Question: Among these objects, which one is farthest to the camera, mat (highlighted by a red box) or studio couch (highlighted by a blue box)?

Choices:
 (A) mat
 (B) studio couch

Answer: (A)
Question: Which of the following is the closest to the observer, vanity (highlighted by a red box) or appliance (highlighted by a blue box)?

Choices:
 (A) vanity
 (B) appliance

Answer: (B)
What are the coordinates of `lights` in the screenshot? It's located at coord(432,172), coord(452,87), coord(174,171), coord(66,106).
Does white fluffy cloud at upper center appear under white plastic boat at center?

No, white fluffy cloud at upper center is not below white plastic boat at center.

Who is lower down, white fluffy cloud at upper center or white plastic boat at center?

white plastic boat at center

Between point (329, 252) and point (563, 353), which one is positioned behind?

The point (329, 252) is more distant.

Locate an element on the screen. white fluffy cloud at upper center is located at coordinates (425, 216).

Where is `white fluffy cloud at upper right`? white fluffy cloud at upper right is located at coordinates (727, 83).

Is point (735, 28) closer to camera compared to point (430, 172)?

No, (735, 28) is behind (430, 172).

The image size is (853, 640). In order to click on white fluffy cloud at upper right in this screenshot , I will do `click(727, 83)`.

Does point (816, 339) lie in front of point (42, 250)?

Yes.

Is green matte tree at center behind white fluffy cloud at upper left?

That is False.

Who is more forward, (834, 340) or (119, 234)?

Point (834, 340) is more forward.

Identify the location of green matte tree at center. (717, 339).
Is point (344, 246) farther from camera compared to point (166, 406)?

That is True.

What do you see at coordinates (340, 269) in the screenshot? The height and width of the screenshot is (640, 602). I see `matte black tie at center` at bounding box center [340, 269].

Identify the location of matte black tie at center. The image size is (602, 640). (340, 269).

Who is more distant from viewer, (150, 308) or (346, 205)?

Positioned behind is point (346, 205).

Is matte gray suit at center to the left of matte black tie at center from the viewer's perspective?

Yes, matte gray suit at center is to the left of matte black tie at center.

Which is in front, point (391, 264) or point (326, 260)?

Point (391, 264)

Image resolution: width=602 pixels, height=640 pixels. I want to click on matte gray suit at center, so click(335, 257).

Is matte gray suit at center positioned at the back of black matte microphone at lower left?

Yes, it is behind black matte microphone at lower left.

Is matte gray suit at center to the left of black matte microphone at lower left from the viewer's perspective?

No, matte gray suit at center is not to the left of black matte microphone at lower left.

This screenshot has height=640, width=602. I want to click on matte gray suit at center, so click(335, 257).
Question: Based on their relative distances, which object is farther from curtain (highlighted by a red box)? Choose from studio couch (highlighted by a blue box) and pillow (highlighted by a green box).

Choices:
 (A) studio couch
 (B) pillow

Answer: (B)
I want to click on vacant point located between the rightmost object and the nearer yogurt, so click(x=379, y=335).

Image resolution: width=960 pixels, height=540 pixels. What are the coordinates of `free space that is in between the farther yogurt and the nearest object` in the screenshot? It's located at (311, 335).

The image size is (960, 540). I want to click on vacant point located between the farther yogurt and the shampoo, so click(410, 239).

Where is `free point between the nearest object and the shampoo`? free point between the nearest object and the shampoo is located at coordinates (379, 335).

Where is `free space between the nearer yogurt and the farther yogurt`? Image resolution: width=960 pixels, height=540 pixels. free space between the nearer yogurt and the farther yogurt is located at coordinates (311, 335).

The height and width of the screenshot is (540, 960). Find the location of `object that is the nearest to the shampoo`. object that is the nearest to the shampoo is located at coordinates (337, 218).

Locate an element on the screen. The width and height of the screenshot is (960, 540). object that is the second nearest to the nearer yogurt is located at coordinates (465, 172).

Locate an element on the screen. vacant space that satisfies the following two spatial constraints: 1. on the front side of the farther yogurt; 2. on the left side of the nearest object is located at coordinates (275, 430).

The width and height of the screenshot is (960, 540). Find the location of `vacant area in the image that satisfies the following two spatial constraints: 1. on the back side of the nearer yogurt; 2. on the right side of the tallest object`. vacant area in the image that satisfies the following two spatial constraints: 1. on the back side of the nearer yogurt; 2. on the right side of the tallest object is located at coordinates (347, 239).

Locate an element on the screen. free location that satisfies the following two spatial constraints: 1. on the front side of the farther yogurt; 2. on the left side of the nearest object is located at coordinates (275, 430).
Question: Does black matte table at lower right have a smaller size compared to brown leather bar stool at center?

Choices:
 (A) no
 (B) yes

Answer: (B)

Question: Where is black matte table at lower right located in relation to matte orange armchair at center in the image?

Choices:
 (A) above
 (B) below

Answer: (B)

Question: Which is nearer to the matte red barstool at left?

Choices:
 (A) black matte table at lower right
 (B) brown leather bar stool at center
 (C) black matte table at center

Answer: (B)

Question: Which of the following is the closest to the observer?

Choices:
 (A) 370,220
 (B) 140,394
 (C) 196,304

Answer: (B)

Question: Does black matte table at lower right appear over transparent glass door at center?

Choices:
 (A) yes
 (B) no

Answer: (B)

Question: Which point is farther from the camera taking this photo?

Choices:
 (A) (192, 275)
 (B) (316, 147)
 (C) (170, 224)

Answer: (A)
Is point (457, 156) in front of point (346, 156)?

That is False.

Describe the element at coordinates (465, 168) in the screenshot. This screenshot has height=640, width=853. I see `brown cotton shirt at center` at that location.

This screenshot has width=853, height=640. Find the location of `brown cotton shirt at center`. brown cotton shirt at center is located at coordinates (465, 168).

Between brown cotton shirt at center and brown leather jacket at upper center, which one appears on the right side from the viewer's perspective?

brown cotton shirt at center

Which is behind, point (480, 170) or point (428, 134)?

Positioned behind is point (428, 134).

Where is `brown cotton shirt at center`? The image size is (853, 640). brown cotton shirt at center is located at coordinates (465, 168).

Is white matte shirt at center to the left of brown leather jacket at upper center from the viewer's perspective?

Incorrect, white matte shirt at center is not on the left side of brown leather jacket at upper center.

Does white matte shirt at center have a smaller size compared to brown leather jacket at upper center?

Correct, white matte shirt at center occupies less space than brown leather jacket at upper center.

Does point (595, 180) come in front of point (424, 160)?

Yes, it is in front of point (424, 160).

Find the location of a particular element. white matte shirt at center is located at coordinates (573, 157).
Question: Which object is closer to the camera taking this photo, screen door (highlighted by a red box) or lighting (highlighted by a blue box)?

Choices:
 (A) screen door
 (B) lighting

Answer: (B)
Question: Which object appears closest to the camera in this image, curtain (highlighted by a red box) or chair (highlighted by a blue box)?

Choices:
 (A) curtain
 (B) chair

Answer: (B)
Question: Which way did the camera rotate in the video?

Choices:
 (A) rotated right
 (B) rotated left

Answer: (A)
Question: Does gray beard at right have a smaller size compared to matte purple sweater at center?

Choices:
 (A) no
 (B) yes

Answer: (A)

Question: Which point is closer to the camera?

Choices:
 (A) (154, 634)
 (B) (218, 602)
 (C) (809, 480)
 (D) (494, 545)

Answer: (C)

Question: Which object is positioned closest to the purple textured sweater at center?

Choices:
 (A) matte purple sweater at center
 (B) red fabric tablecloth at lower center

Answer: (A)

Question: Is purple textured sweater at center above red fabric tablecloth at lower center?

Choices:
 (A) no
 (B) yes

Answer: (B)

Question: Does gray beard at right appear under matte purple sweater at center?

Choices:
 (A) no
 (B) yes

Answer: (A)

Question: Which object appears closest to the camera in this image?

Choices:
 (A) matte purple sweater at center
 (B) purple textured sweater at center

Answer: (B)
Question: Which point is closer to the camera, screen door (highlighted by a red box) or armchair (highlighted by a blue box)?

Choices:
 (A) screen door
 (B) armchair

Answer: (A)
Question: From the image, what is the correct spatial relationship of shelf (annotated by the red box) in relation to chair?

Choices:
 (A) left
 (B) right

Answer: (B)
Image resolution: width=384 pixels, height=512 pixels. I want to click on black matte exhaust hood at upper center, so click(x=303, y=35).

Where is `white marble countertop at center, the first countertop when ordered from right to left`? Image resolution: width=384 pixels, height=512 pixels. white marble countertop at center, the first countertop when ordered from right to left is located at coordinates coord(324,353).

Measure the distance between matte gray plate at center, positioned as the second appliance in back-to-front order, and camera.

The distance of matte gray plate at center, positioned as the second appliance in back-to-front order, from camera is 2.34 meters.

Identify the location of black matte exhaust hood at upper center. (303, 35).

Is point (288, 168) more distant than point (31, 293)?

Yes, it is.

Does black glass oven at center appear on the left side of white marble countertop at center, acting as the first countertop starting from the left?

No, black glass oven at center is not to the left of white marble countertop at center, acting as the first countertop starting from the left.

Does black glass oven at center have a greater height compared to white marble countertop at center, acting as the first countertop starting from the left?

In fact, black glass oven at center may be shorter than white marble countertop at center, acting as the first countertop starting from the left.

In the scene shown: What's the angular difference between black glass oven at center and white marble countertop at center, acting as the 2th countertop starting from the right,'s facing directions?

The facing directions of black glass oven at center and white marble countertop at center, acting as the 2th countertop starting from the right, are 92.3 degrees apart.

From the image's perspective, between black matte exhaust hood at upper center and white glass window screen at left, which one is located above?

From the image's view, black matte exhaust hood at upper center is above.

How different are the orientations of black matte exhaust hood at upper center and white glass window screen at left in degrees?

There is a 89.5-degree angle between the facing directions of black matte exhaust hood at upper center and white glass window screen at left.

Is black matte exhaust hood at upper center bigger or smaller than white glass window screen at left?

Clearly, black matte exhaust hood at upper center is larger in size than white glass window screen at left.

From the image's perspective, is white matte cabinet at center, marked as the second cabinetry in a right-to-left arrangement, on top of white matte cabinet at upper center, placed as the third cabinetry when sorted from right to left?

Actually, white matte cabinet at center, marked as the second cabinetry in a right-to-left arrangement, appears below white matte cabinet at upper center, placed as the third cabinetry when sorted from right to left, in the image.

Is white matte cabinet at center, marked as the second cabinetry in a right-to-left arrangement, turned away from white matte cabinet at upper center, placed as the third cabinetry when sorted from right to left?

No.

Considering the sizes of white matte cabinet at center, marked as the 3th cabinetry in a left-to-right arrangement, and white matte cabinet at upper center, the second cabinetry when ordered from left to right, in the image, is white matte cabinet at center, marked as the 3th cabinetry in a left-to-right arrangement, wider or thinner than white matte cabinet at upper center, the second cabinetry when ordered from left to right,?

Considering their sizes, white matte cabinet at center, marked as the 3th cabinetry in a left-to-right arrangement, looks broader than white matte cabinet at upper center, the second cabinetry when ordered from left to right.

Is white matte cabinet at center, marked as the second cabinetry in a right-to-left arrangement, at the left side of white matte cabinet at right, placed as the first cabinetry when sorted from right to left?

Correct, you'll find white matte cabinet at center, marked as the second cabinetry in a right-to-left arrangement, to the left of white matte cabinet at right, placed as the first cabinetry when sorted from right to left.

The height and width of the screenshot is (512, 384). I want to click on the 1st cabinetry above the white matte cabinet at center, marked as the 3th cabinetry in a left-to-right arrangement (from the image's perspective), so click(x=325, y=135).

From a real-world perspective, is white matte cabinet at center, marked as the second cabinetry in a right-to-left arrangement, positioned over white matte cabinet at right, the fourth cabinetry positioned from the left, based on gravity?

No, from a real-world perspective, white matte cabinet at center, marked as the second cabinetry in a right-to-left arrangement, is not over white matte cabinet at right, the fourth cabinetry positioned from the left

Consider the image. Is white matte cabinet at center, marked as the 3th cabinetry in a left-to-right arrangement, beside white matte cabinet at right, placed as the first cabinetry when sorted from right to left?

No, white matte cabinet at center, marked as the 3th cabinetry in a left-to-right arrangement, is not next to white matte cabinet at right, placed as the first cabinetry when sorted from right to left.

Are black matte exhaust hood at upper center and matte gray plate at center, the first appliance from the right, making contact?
__________________________________________________
Direction => Replace "green matte tree" with "leafy green tree" in the part of the items that opens with the line containing "Point (834, 340) is more forward." and closes with the line containing "That is True.". Give only those lines, with everything else unchanged.

Solution =>
Point (834, 340) is more forward.

Identify the location of leafy green tree at center. (717, 339).
Is point (344, 246) farther from camera compared to point (166, 406)?

That is True.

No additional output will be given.